**WORK INSTRUCTIONS**. Below are the records; copy exactly the stretch from the line containing "JP3 pin 2: VBUS -> GND" through the line containing "R1: 16k (GND, MID) -> 680 (GND, MID)", both ends included, and nothing else.

**DATA UNDER STUDY**.
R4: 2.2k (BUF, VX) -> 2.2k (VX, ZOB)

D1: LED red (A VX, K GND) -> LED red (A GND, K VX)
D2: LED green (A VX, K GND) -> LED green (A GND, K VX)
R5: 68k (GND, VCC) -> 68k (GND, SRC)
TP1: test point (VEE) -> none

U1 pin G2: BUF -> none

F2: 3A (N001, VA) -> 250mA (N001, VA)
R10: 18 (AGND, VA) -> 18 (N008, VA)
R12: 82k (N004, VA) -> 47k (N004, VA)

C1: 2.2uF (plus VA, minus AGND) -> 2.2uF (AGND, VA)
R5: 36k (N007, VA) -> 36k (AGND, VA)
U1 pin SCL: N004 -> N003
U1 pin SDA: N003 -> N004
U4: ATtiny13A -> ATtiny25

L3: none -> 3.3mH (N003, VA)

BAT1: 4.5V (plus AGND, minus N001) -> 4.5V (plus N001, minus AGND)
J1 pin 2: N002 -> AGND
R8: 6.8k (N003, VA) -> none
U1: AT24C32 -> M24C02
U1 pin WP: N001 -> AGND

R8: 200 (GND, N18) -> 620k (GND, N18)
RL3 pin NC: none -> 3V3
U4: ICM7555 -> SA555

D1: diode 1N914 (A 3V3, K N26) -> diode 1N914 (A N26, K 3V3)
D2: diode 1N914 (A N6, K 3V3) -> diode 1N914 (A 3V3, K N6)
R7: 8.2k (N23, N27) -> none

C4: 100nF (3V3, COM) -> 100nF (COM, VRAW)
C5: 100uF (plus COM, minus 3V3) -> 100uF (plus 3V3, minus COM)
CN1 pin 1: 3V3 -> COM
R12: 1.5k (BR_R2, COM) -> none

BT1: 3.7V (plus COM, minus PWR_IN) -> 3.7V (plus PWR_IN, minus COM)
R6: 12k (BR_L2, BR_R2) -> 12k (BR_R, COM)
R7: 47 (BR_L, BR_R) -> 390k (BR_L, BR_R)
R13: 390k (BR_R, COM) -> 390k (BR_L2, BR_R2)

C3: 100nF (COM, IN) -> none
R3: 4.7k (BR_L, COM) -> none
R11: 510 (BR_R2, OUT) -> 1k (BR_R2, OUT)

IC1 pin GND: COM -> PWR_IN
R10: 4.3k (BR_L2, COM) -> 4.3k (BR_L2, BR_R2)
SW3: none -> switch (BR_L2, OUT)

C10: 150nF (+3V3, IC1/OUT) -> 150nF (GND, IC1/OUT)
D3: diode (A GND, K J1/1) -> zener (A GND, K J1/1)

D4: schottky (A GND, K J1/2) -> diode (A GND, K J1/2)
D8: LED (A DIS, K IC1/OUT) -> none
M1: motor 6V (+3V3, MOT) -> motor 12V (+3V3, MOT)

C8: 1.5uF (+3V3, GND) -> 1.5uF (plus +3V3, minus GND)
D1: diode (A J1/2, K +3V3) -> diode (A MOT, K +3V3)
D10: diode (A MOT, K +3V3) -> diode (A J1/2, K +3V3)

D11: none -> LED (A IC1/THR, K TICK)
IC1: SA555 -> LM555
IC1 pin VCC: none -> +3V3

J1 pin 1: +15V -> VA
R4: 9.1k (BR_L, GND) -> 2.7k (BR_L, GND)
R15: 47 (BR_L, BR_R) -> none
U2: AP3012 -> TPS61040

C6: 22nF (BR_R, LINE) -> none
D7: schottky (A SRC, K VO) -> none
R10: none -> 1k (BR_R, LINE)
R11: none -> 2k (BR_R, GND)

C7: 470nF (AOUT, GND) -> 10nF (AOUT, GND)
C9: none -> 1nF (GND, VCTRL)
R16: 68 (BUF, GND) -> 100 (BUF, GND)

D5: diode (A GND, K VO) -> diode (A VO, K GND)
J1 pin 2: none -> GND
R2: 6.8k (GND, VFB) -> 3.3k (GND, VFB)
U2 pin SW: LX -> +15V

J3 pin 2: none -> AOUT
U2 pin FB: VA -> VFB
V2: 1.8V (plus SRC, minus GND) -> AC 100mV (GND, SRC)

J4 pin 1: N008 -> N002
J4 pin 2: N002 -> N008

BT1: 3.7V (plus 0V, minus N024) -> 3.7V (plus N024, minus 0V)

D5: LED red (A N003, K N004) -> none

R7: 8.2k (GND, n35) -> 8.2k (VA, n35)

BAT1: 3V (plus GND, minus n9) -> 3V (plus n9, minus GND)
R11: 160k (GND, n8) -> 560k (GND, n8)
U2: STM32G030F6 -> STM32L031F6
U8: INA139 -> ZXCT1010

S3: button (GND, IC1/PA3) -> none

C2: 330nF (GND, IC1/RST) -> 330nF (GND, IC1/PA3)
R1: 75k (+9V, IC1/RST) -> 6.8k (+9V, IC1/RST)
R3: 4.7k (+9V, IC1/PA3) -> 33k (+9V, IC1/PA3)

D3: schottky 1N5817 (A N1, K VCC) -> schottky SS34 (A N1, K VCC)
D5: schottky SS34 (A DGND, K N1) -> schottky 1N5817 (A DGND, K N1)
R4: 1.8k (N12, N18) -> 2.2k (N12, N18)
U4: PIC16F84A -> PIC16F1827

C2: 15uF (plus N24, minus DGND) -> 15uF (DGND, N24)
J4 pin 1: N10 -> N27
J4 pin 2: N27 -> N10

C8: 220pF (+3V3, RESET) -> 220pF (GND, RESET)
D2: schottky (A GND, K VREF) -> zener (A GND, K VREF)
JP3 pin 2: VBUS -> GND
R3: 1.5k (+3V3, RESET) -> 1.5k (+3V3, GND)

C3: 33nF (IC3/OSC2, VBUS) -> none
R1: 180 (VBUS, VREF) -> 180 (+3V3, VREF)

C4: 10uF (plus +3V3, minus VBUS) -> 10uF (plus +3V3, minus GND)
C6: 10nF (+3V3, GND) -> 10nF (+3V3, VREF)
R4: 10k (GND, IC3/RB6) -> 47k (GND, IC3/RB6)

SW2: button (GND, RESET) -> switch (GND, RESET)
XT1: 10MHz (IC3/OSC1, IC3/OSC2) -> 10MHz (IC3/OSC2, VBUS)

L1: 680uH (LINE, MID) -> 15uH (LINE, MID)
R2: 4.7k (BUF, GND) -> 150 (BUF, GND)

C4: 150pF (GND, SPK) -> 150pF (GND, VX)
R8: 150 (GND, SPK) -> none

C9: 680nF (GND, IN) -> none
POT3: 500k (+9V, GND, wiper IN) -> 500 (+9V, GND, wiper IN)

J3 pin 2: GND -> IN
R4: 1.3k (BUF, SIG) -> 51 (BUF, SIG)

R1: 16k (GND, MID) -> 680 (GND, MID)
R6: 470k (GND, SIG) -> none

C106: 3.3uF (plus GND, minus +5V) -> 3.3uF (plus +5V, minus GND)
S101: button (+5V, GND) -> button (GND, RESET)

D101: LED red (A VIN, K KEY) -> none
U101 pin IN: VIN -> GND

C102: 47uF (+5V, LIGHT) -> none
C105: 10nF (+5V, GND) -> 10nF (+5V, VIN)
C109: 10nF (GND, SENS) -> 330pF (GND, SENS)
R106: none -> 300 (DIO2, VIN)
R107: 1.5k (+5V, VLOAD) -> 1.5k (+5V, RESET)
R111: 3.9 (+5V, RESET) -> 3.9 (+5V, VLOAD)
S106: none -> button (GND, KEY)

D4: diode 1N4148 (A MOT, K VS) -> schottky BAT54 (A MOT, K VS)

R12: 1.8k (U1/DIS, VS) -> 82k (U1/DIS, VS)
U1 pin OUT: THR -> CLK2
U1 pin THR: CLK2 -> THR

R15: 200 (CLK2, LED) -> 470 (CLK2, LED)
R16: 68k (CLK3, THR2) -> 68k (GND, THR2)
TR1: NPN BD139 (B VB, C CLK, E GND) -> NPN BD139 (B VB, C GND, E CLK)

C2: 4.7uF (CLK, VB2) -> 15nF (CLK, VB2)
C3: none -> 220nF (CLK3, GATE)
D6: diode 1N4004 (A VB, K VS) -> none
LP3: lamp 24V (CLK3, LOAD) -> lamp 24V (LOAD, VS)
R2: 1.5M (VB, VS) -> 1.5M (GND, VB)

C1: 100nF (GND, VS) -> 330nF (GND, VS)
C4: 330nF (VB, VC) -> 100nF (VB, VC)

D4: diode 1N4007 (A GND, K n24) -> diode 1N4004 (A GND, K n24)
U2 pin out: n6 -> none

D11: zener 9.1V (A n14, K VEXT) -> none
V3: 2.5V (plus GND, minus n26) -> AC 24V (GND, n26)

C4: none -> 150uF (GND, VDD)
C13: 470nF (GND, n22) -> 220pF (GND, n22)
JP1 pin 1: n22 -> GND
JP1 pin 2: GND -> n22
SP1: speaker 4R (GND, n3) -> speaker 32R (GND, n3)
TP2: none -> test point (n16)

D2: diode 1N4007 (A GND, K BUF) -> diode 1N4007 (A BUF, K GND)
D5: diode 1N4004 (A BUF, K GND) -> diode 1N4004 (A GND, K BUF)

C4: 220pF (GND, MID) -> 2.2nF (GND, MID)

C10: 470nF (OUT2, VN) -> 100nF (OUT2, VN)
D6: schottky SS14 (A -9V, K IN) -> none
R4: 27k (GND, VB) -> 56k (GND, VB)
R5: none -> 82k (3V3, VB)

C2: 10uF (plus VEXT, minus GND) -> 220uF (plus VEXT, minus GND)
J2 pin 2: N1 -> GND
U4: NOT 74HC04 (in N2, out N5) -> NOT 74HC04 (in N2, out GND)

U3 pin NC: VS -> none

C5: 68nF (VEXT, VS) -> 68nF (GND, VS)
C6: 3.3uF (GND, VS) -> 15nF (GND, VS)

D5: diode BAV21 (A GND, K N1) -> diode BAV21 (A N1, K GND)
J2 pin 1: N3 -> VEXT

**THE COMPLETED TASK**.
JP3 pin 2: VBUS -> GND
R3: 1.5k (+3V3, RESET) -> 1.5k (+3V3, GND)

C3: 33nF (IC3/OSC2, VBUS) -> none
R1: 180 (VBUS, VREF) -> 180 (+3V3, VREF)

C4: 10uF (plus +3V3, minus VBUS) -> 10uF (plus +3V3, minus GND)
C6: 10nF (+3V3, GND) -> 10nF (+3V3, VREF)
R4: 10k (GND, IC3/RB6) -> 47k (GND, IC3/RB6)

SW2: button (GND, RESET) -> switch (GND, RESET)
XT1: 10MHz (IC3/OSC1, IC3/OSC2) -> 10MHz (IC3/OSC2, VBUS)

L1: 680uH (LINE, MID) -> 15uH (LINE, MID)
R2: 4.7k (BUF, GND) -> 150 (BUF, GND)

C4: 150pF (GND, SPK) -> 150pF (GND, VX)
R8: 150 (GND, SPK) -> none

C9: 680nF (GND, IN) -> none
POT3: 500k (+9V, GND, wiper IN) -> 500 (+9V, GND, wiper IN)

J3 pin 2: GND -> IN
R4: 1.3k (BUF, SIG) -> 51 (BUF, SIG)

R1: 16k (GND, MID) -> 680 (GND, MID)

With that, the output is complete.